(RECORDS FOR PROCESSING)

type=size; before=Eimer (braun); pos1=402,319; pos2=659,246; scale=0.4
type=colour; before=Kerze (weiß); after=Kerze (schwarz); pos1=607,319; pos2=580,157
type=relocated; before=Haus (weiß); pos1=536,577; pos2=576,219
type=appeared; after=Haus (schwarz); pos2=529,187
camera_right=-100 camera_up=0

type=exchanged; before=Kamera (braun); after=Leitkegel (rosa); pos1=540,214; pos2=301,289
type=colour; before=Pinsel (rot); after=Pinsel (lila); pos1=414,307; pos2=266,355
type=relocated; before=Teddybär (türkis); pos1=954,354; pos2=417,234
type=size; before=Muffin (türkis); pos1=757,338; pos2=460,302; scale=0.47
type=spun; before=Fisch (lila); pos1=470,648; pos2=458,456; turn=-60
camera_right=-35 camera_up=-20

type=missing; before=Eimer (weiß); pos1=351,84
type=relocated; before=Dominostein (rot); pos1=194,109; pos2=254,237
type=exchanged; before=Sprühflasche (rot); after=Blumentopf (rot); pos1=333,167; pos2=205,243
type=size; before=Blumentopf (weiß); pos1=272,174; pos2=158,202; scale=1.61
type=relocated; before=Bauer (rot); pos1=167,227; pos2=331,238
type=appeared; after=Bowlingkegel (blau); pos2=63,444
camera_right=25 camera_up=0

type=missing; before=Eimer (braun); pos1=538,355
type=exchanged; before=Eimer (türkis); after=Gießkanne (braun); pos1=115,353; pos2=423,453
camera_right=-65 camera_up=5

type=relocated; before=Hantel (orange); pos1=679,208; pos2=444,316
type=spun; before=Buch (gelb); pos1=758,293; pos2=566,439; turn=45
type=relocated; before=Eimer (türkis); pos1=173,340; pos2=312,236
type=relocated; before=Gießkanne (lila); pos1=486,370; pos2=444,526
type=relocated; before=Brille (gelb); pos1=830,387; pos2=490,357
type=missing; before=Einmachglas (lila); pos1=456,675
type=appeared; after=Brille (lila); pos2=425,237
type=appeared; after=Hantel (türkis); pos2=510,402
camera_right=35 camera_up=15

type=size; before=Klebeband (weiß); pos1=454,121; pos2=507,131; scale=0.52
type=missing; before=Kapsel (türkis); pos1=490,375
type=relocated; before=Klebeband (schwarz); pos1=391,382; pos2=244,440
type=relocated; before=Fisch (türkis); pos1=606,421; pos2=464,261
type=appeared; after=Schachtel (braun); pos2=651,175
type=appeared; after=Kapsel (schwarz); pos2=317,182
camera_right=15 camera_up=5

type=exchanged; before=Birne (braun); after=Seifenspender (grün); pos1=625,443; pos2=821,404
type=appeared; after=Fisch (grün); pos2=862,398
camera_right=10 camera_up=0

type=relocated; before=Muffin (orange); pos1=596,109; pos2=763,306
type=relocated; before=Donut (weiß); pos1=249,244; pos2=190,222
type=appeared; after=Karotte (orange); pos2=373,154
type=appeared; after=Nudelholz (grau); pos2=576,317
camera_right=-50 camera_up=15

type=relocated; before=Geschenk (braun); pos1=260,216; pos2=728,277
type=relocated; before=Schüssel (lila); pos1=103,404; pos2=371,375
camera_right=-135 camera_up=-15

(End RECORDS FOR PROCESSING)

REQUIREMENT
In the entries above, how many lines contain the string "Haus"? Say only the number.

TASK OUTPUT
2